What is required
Turn the data below into a Markdown table with two columns, Row and Line. Put each line in its own numbered row, in order, and skip the blank lines.
|---|
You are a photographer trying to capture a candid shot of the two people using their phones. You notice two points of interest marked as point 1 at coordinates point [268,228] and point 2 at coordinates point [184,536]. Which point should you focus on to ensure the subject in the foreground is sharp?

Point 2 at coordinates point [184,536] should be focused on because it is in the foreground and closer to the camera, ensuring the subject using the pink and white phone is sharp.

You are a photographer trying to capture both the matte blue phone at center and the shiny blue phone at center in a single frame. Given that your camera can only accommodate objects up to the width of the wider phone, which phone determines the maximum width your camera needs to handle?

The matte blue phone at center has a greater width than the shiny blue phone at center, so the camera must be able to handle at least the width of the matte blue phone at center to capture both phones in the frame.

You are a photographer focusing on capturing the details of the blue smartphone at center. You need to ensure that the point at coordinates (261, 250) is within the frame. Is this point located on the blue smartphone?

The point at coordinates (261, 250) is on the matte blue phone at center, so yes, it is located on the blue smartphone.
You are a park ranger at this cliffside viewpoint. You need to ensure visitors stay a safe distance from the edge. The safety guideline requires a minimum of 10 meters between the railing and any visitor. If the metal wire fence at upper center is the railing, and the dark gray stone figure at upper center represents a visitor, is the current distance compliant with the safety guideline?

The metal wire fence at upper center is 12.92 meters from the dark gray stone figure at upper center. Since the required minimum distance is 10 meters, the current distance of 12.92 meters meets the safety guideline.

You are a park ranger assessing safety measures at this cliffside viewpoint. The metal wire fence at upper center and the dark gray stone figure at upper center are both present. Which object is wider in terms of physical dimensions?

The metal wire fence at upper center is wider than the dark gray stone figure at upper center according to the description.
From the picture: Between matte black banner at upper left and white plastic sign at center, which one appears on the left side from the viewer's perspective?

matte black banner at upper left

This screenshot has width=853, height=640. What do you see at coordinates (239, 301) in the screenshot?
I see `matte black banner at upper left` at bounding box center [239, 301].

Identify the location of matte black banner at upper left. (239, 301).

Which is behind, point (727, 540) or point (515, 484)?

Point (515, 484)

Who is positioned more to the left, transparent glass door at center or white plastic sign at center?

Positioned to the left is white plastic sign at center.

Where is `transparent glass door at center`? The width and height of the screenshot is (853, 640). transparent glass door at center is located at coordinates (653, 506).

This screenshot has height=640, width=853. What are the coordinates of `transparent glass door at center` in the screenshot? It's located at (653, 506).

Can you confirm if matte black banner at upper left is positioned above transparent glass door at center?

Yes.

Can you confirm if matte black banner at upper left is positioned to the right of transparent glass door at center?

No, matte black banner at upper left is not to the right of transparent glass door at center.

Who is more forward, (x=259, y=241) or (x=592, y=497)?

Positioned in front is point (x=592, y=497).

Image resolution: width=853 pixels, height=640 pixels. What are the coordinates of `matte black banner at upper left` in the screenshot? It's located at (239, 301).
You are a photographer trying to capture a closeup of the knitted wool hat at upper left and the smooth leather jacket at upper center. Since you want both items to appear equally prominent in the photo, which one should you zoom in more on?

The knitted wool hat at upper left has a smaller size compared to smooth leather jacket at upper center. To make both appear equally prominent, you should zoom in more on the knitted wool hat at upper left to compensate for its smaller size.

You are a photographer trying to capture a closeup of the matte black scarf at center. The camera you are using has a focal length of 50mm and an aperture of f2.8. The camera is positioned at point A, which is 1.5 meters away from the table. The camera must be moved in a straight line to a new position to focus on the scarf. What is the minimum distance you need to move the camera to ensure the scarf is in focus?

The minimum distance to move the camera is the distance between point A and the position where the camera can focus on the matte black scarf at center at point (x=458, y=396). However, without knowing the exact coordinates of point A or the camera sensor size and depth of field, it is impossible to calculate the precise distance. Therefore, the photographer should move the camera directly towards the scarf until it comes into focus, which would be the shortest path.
|---|
Response to the exercise
| Row | Line |
|---|---|
| 1 | You are a photographer trying to capture a candid shot of the two people using their phones. You notice two points of interest marked as point 1 at coordinates point [268,228] and point 2 at coordinates point [184,536]. Which point should you focus on to ensure the subject in the foreground is sharp? |
| 2 | Point 2 at coordinates point [184,536] should be focused on because it is in the foreground and closer to the camera, ensuring the subject using the pink and white phone is sharp. |
| 3 | You are a photographer trying to capture both the matte blue phone at center and the shiny blue phone at center in a single frame. Given that your camera can only accommodate objects up to the width of the wider phone, which phone determines the maximum width your camera needs to handle? |
| 4 | The matte blue phone at center has a greater width than the shiny blue phone at center, so the camera must be able to handle at least the width of the matte blue phone at center to capture both phones in the frame. |
| 5 | You are a photographer focusing on capturing the details of the blue smartphone at center. You need to ensure that the point at coordinates (261, 250) is within the frame. Is this point located on the blue smartphone? |
| 6 | The point at coordinates (261, 250) is on the matte blue phone at center, so yes, it is located on the blue smartphone. |
| 7 | You are a park ranger at this cliffside viewpoint. You need to ensure visitors stay a safe distance from the edge. The safety guideline requires a minimum of 10 meters between the railing and any visitor. If the metal wire fence at upper center is the railing, and the dark gray stone figure at upper center represents a visitor, is the current distance compliant with the safety guideline? |
| 8 | The metal wire fence at upper center is 12.92 meters from the dark gray stone figure at upper center. Since the required minimum distance is 10 meters, the current distance of 12.92 meters meets the safety guideline. |
| 9 | You are a park ranger assessing safety measures at this cliffside viewpoint. The metal wire fence at upper center and the dark gray stone figure at upper center are both present. Which object is wider in terms of physical dimensions? |
| 10 | The metal wire fence at upper center is wider than the dark gray stone figure at upper center according to the description. |
| 11 | From the picture: Between matte black banner at upper left and white plastic sign at center, which one appears on the left side from the viewer's perspective? |
| 12 | matte black banner at upper left |
| 13 | This screenshot has width=853, height=640. What do you see at coordinates (239, 301) in the screenshot? |
| 14 | I see `matte black banner at upper left` at bounding box center [239, 301]. |
| 15 | Identify the location of matte black banner at upper left. (239, 301). |
| 16 | Which is behind, point (727, 540) or point (515, 484)? |
| 17 | Point (515, 484) |
| 18 | Who is positioned more to the left, transparent glass door at center or white plastic sign at center? |
| 19 | Positioned to the left is white plastic sign at center. |
| 20 | Where is `transparent glass door at center`? The width and height of the screenshot is (853, 640). transparent glass door at center is located at coordinates (653, 506). |
| 21 | This screenshot has height=640, width=853. What are the coordinates of `transparent glass door at center` in the screenshot? It's located at (653, 506). |
| 22 | Can you confirm if matte black banner at upper left is positioned above transparent glass door at center? |
| 23 | Yes. |
| 24 | Can you confirm if matte black banner at upper left is positioned to the right of transparent glass door at center? |
| 25 | No, matte black banner at upper left is not to the right of transparent glass door at center. |
| 26 | Who is more forward, (x=259, y=241) or (x=592, y=497)? |
| 27 | Positioned in front is point (x=592, y=497). |
| 28 | Image resolution: width=853 pixels, height=640 pixels. What are the coordinates of `matte black banner at upper left` in the screenshot? It's located at (239, 301). |
| 29 | You are a photographer trying to capture a closeup of the knitted wool hat at upper left and the smooth leather jacket at upper center. Since you want both items to appear equally prominent in the photo, which one should you zoom in more on? |
| 30 | The knitted wool hat at upper left has a smaller size compared to smooth leather jacket at upper center. To make both appear equally prominent, you should zoom in more on the knitted wool hat at upper left to compensate for its smaller size. |
| 31 | You are a photographer trying to capture a closeup of the matte black scarf at center. The camera you are using has a focal length of 50mm and an aperture of f2.8. The camera is positioned at point A, which is 1.5 meters away from the table. The camera must be moved in a straight line to a new position to focus on the scarf. What is the minimum distance you need to move the camera to ensure the scarf is in focus? |
| 32 | The minimum distance to move the camera is the distance between point A and the position where the camera can focus on the matte black scarf at center at point (x=458, y=396). However, without knowing the exact coordinates of point A or the camera sensor size and depth of field, it is impossible to calculate the precise distance. Therefore, the photographer should move the camera directly towards the scarf until it comes into focus, which would be the shortest path. |